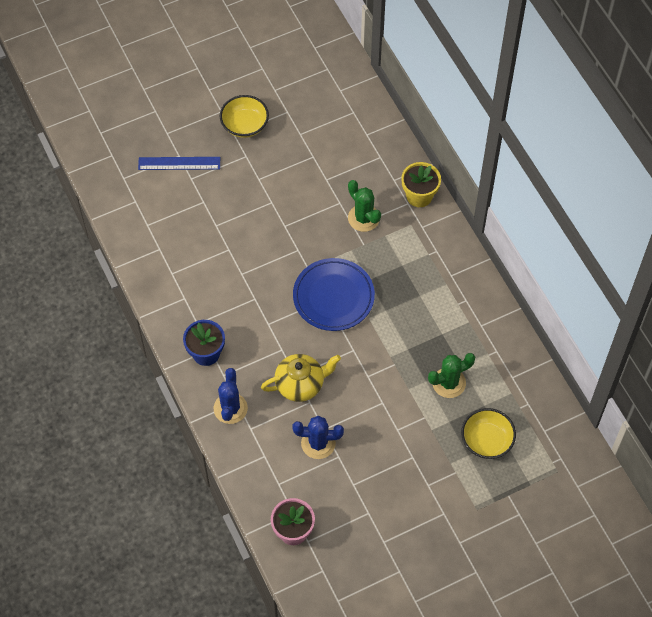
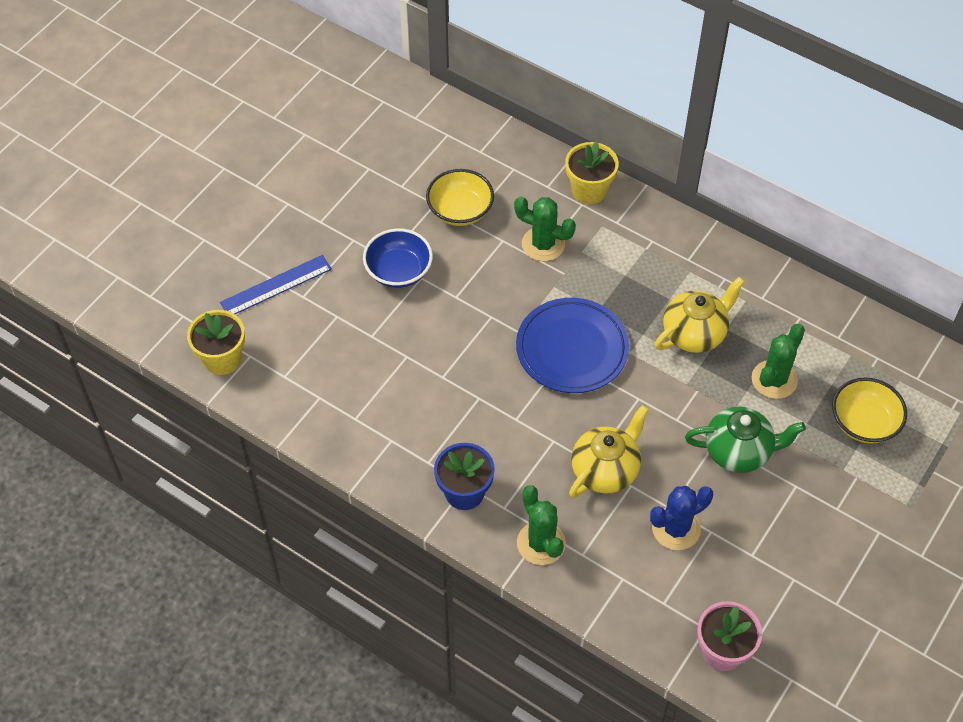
camera: 30 degrees left, 5 degrees down
blue cactus [214,368,248,424] -> green cactus [517,485,566,565]
yellow bowl [220,95,269,138] -> yellow bowl moved to [426,169,494,226]
none -> yellow flower pot [187,310,245,375]
none -> blue bowl [363,228,433,288]
none -> yellow teapot [655,276,745,353]
none -> green teapot [685,407,806,473]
# # # #
■ INSTRUCTIONS TO FOLLOW ■
Transcribe exactly, and only, the lines from the one bearing "blue cactus [214,368,248,424]" through the last line of the entries, counting both.

■ RESPONSE AREA ■
blue cactus [214,368,248,424] -> green cactus [517,485,566,565]
yellow bowl [220,95,269,138] -> yellow bowl moved to [426,169,494,226]
none -> yellow flower pot [187,310,245,375]
none -> blue bowl [363,228,433,288]
none -> yellow teapot [655,276,745,353]
none -> green teapot [685,407,806,473]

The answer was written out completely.